◆ **Supplied material**:
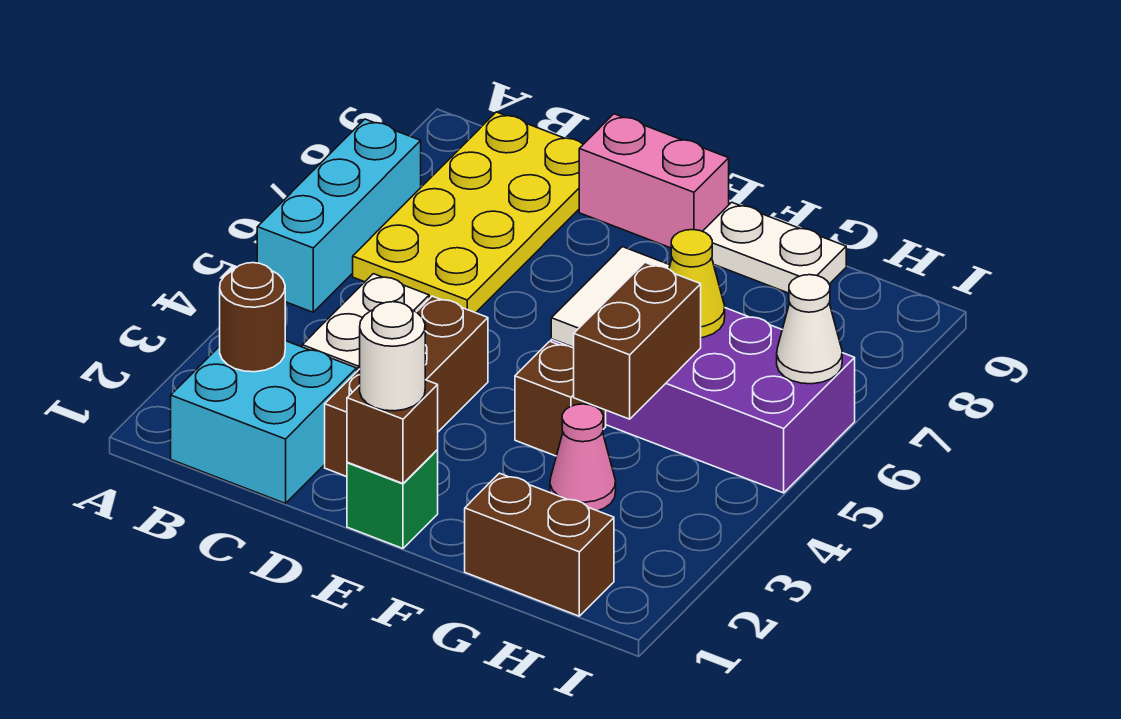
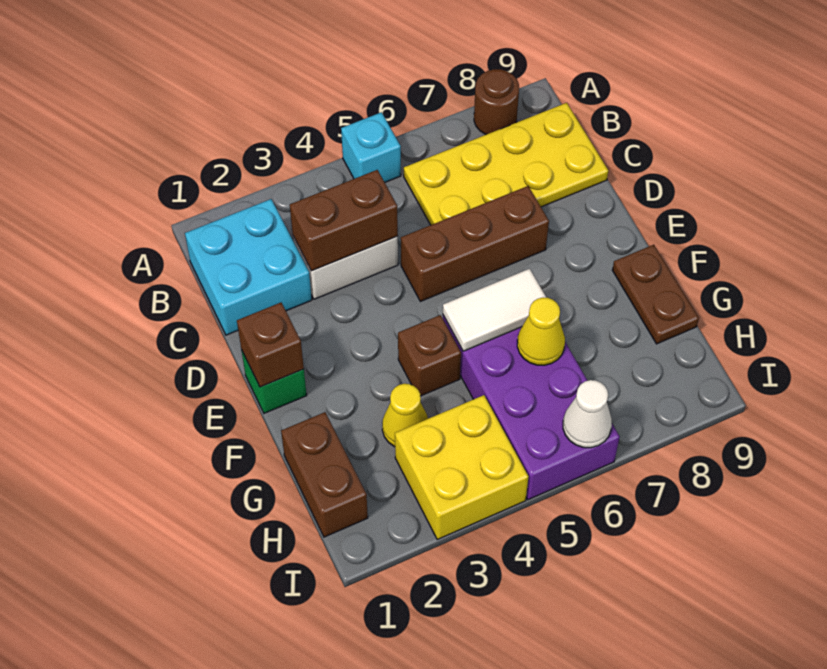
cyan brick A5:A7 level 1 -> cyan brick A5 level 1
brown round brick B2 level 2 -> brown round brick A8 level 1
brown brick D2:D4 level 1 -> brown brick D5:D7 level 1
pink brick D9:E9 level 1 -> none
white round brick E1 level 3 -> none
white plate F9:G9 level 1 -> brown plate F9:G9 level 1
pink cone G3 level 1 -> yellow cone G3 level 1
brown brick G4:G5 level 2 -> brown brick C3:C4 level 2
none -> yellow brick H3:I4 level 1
* * *
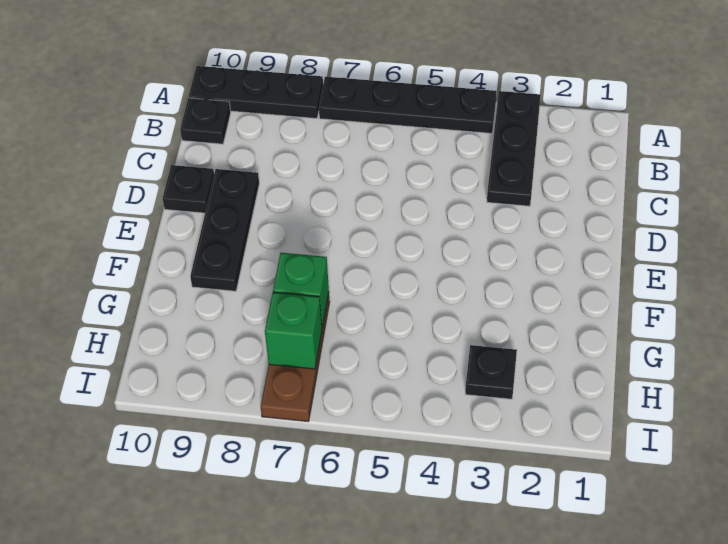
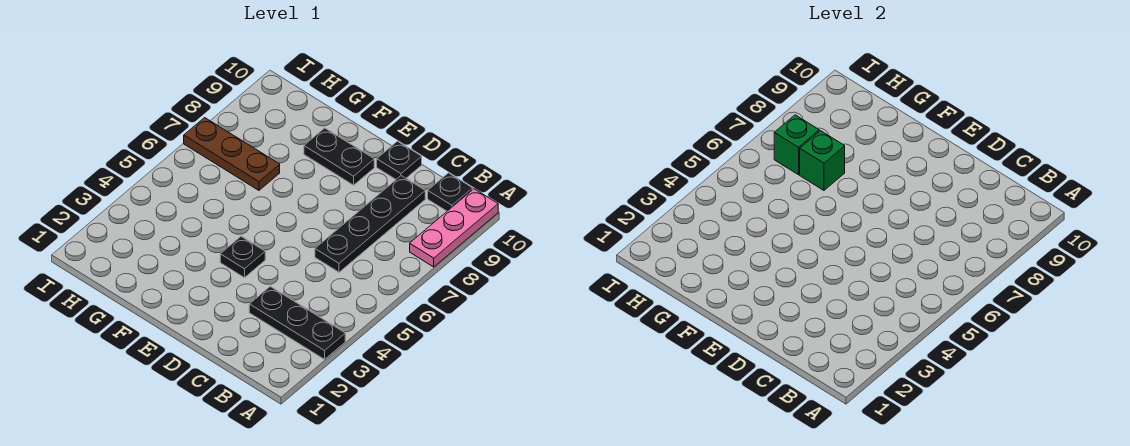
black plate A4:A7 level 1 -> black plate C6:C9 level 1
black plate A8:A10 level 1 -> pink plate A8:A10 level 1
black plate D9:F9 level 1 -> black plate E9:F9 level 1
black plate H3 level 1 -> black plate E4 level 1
--
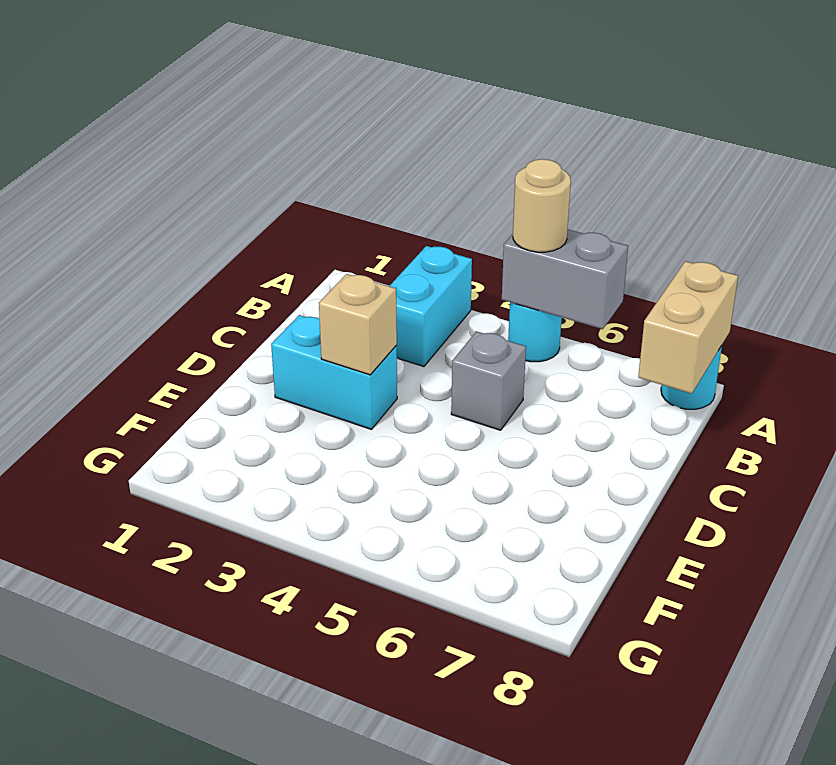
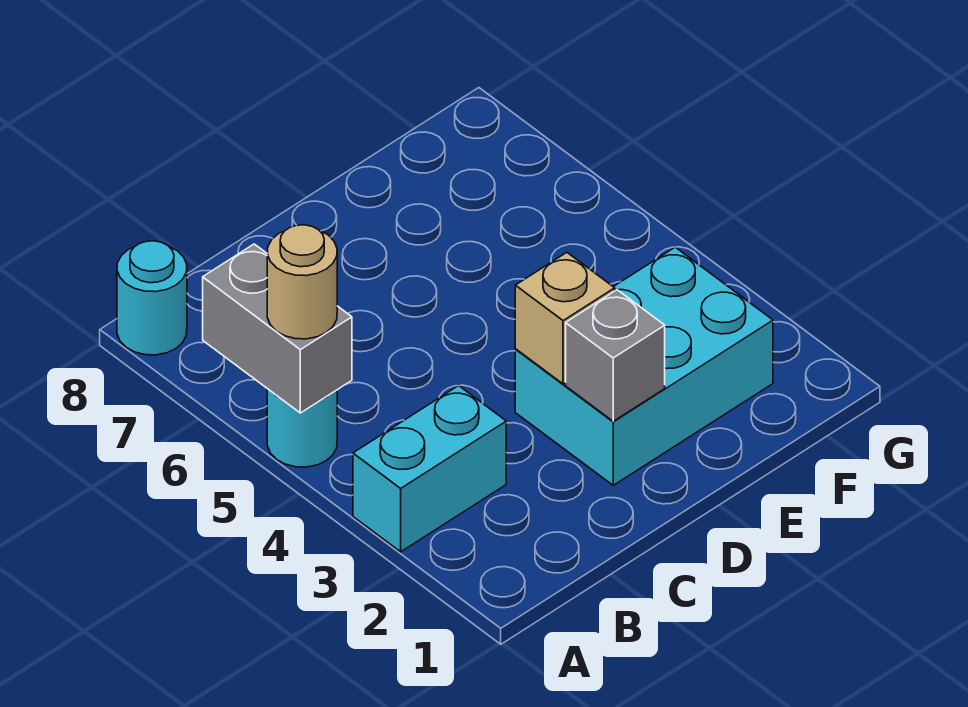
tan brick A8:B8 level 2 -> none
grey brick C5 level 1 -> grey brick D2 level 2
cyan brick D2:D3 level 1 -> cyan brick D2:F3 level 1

◆ **Task requirements**:
Would you output, from the records above, exactly the run of lines that starts at the line containing "pink cone G3" and ends at the line containing "none -> yellow brick H3:I4 level 1", and only that run?

◆ **Solution**:
pink cone G3 level 1 -> yellow cone G3 level 1
brown brick G4:G5 level 2 -> brown brick C3:C4 level 2
none -> yellow brick H3:I4 level 1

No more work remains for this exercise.